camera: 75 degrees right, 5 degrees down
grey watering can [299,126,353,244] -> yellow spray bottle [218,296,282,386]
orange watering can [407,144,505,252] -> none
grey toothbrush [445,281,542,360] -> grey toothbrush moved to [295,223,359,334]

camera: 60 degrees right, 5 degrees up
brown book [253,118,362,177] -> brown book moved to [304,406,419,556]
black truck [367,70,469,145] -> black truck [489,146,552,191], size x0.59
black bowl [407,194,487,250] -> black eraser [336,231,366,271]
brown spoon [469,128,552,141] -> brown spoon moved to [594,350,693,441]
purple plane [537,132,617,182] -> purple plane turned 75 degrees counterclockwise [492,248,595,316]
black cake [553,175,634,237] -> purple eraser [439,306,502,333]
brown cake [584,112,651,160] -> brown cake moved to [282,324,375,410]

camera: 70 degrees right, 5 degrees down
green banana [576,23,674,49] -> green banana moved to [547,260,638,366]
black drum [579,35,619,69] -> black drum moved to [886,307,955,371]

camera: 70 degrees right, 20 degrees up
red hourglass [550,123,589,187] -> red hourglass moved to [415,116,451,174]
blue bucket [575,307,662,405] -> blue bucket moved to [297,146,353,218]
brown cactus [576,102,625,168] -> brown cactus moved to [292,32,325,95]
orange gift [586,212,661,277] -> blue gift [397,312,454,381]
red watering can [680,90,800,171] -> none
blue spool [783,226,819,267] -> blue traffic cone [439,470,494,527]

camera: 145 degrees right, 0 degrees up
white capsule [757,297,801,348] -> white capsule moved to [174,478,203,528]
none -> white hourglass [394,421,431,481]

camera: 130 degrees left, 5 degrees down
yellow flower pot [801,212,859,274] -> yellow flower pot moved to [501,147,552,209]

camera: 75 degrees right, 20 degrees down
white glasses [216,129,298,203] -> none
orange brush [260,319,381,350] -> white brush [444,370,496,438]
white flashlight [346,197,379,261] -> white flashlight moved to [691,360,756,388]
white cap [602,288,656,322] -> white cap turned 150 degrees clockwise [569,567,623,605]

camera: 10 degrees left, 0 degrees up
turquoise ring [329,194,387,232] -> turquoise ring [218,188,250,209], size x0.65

========================

**Task statement**
Starting with the line that contains "camera: 145 degrees right, 0 degrees up", print every line through the end of the entries above exactly as written, both boundary lines included, and nothing else.

**Exercise solution**
camera: 145 degrees right, 0 degrees up
white capsule [757,297,801,348] -> white capsule moved to [174,478,203,528]
none -> white hourglass [394,421,431,481]

camera: 130 degrees left, 5 degrees down
yellow flower pot [801,212,859,274] -> yellow flower pot moved to [501,147,552,209]

camera: 75 degrees right, 20 degrees down
white glasses [216,129,298,203] -> none
orange brush [260,319,381,350] -> white brush [444,370,496,438]
white flashlight [346,197,379,261] -> white flashlight moved to [691,360,756,388]
white cap [602,288,656,322] -> white cap turned 150 degrees clockwise [569,567,623,605]

camera: 10 degrees left, 0 degrees up
turquoise ring [329,194,387,232] -> turquoise ring [218,188,250,209], size x0.65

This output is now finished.